:: MATERIAL FOR THIS EXERCISE ::
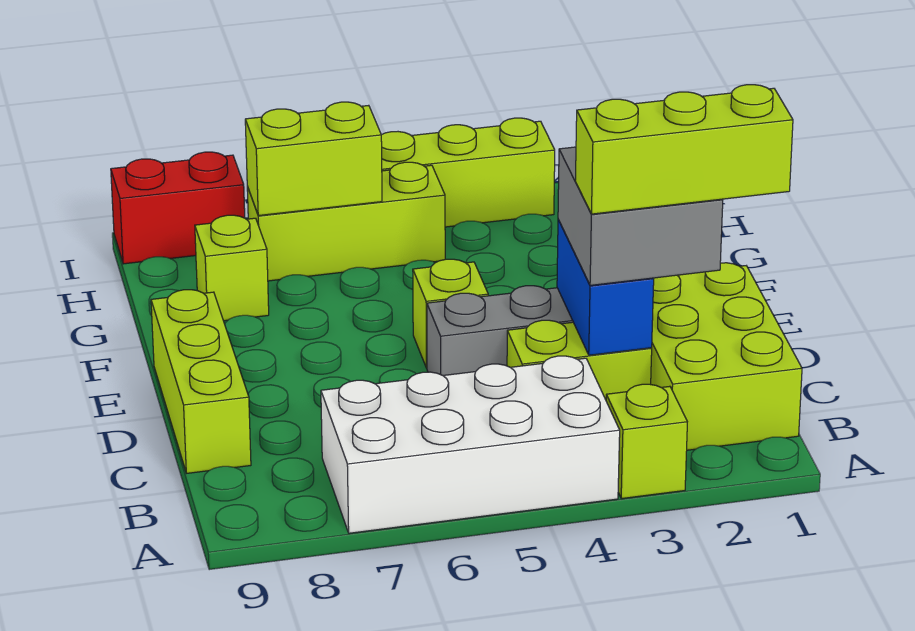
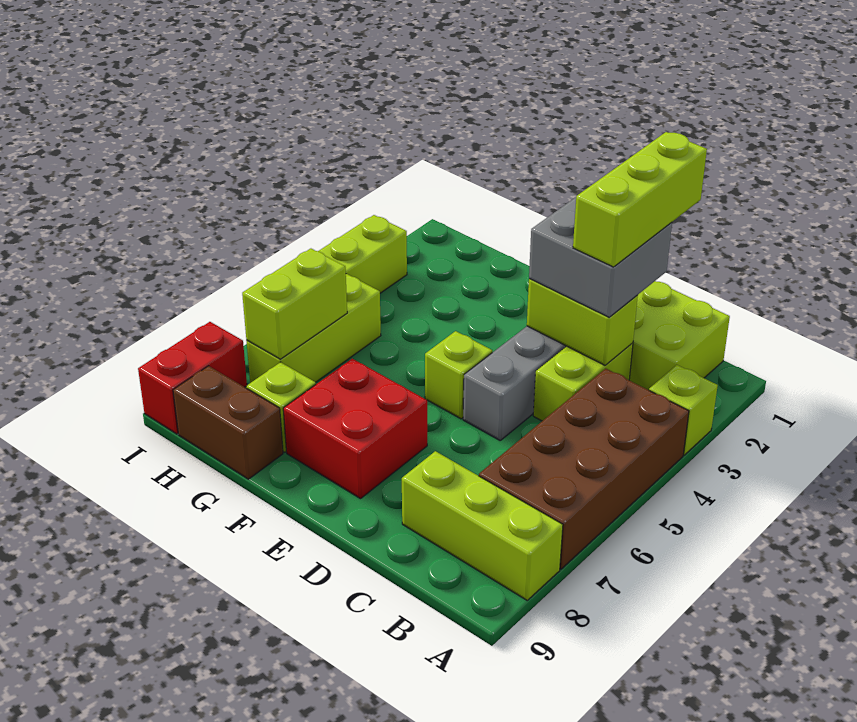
white brick A4:B7 level 1 -> brown brick A4:B7 level 1
blue brick C3:D3 level 2 -> lime brick C3:D3 level 2
lime brick C9:E9 level 1 -> lime brick A8:C8 level 1
none -> red brick E7:F8 level 1
none -> brown brick G9:H9 level 1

:: PROBLEM DESCRIPTION ::
Scan the listing above. Collect all lines with the word "brown".

:: RESPONSE FOR THIS EXERCISE ::
white brick A4:B7 level 1 -> brown brick A4:B7 level 1
none -> brown brick G9:H9 level 1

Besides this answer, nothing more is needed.